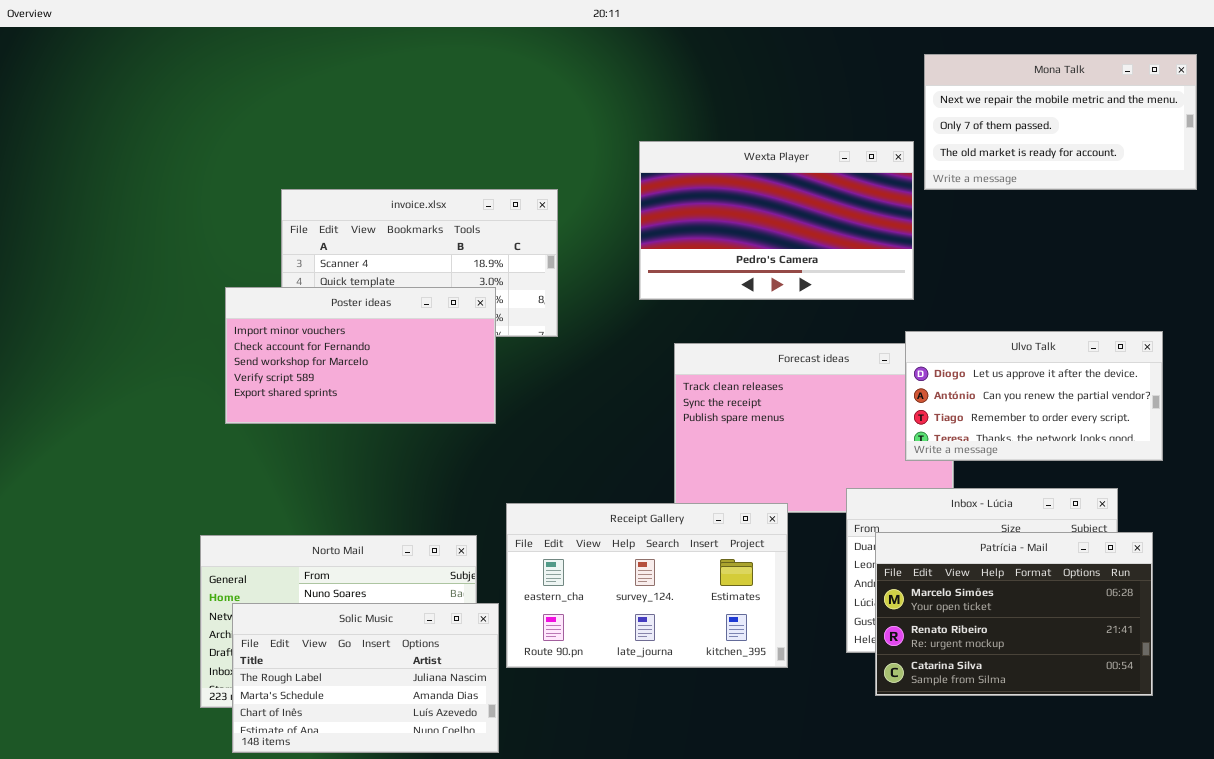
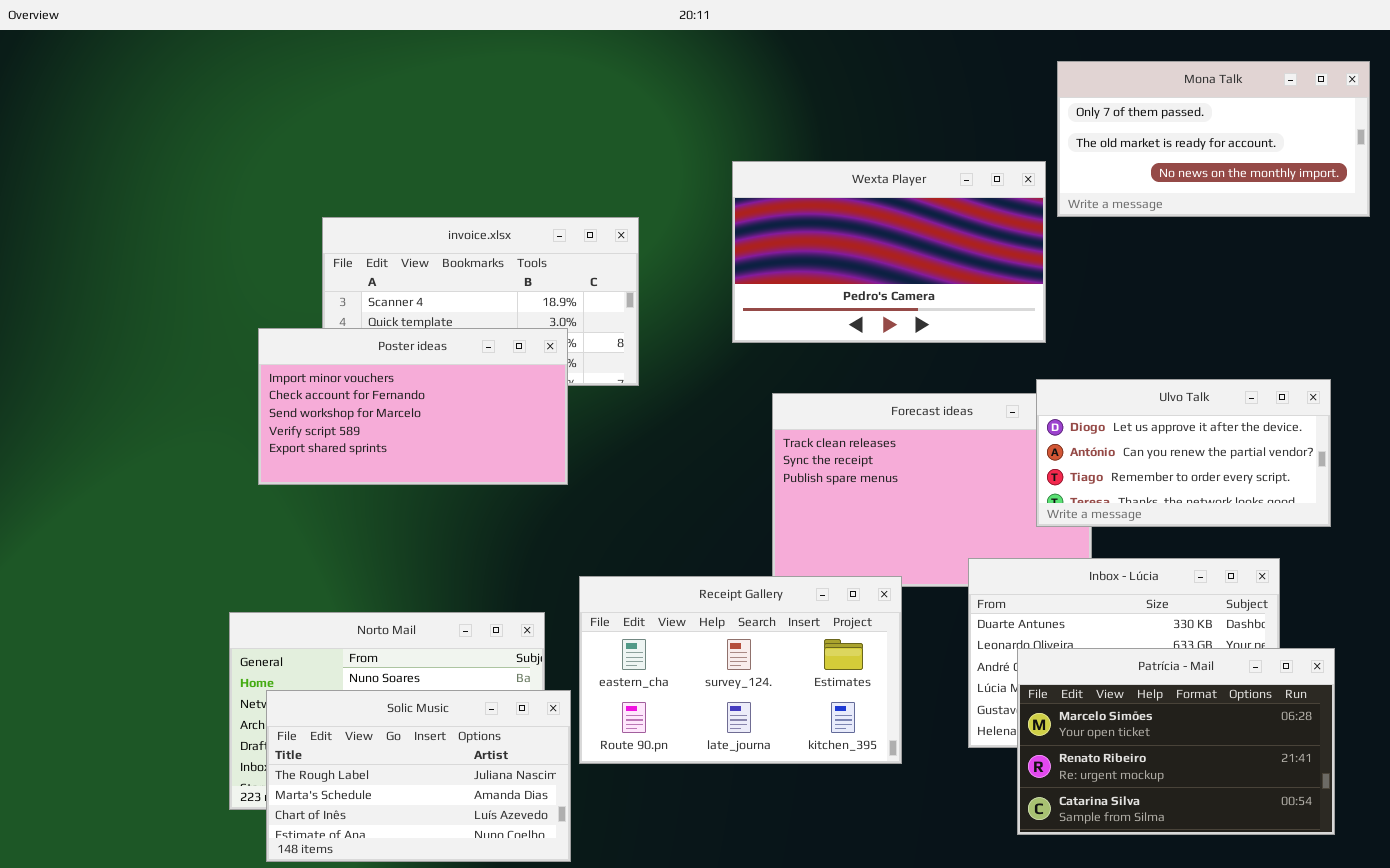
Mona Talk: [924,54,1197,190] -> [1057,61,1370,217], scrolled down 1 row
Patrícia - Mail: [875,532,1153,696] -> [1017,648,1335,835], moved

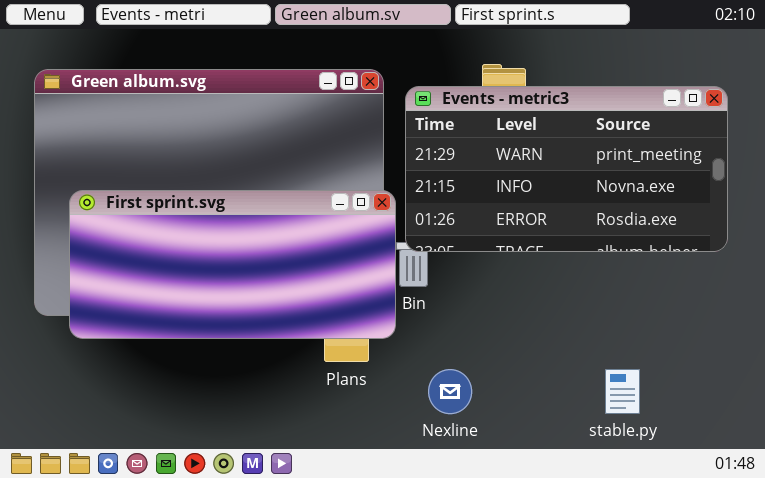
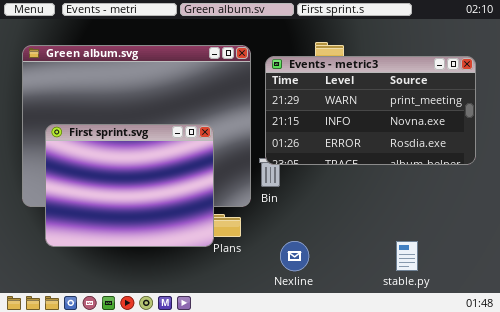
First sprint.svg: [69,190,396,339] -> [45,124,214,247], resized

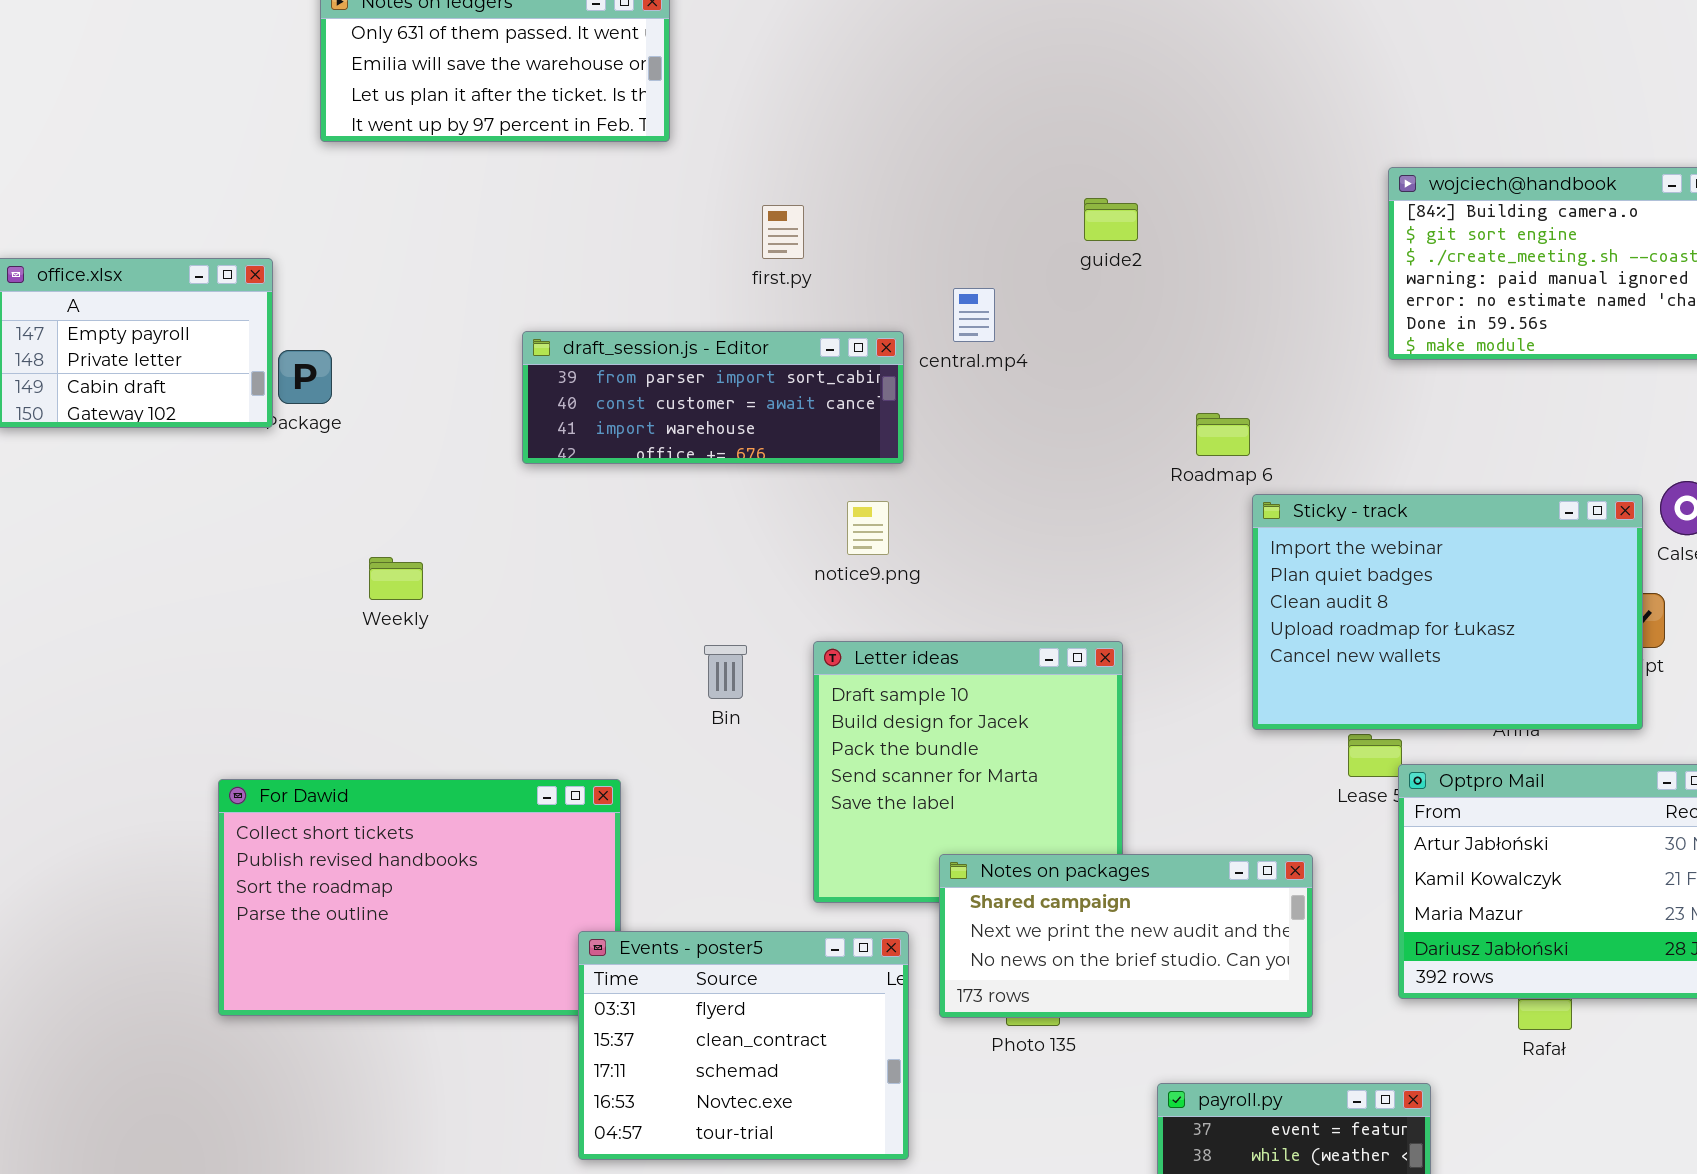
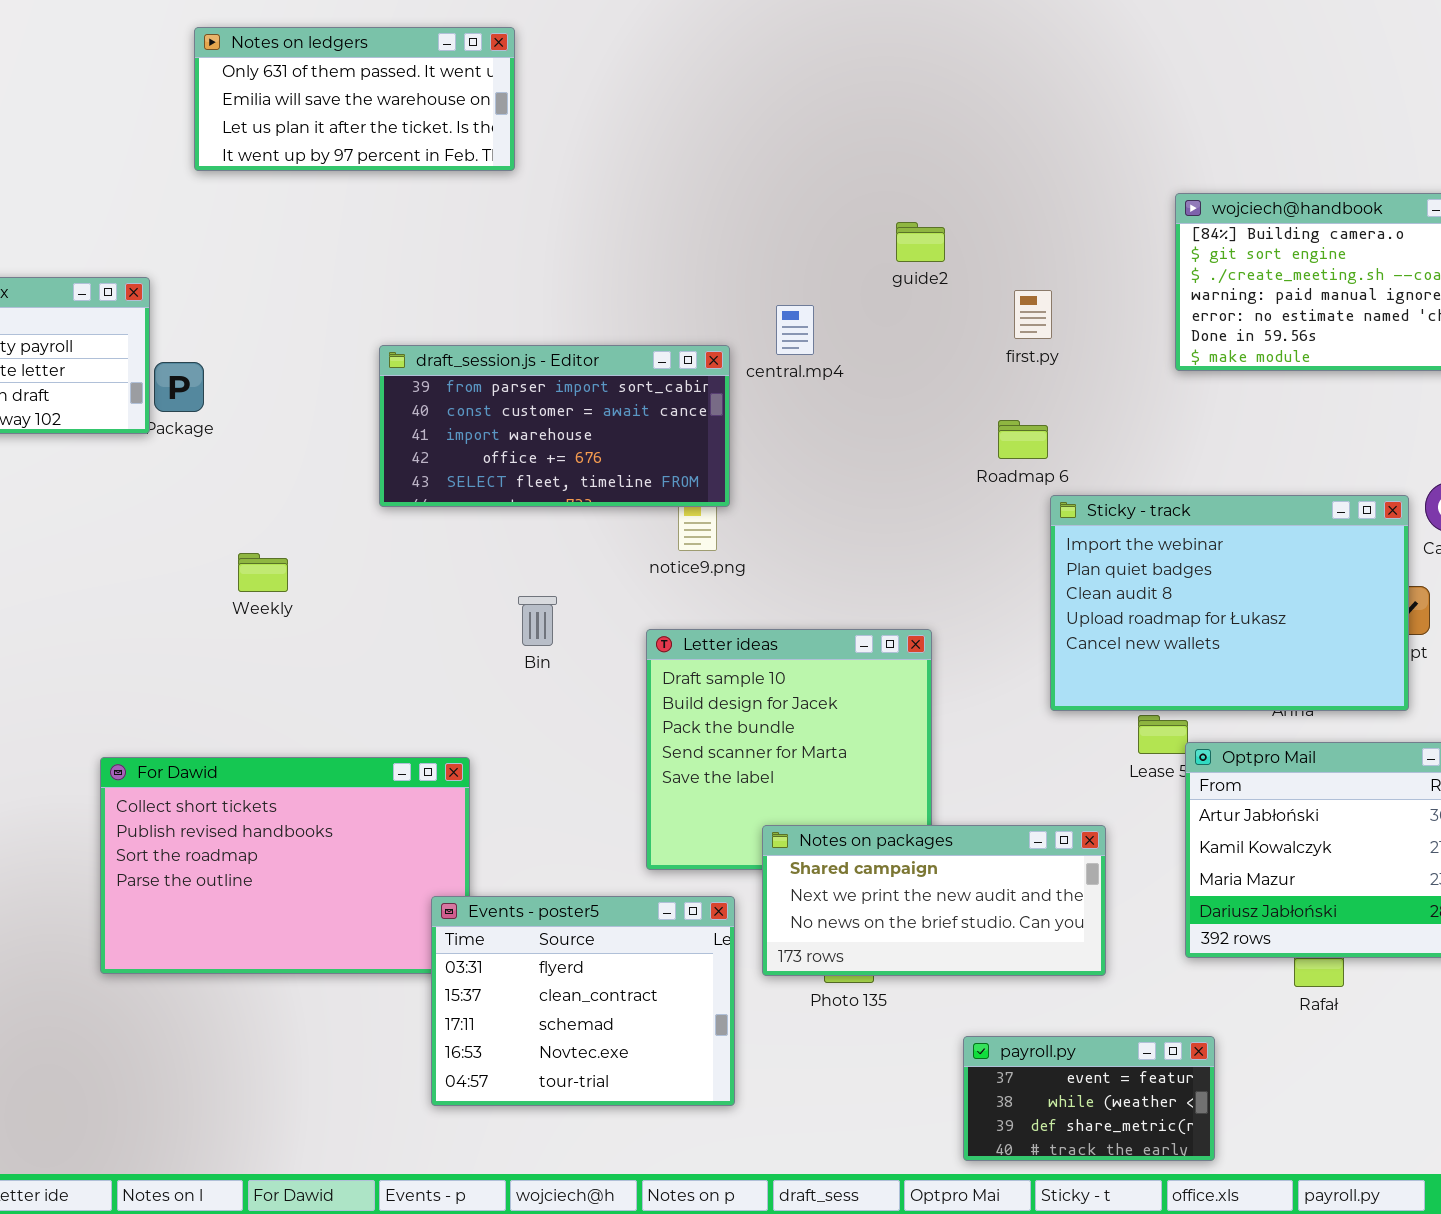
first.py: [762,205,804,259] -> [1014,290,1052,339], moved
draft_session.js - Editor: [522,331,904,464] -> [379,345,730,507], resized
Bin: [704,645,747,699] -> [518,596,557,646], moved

○ ○ ○ ○

PROBLEM TO WORK ON: Excluding pictures, copy exactly the lines from the line containing "Patrícia - Mail: [875,532,1153,696]" through the last line of the data, inclusive.

EXERCISE OUTPUT:
Patrícia - Mail: [875,532,1153,696] -> [1017,648,1335,835], moved

First sprint.svg: [69,190,396,339] -> [45,124,214,247], resized

first.py: [762,205,804,259] -> [1014,290,1052,339], moved
draft_session.js - Editor: [522,331,904,464] -> [379,345,730,507], resized
Bin: [704,645,747,699] -> [518,596,557,646], moved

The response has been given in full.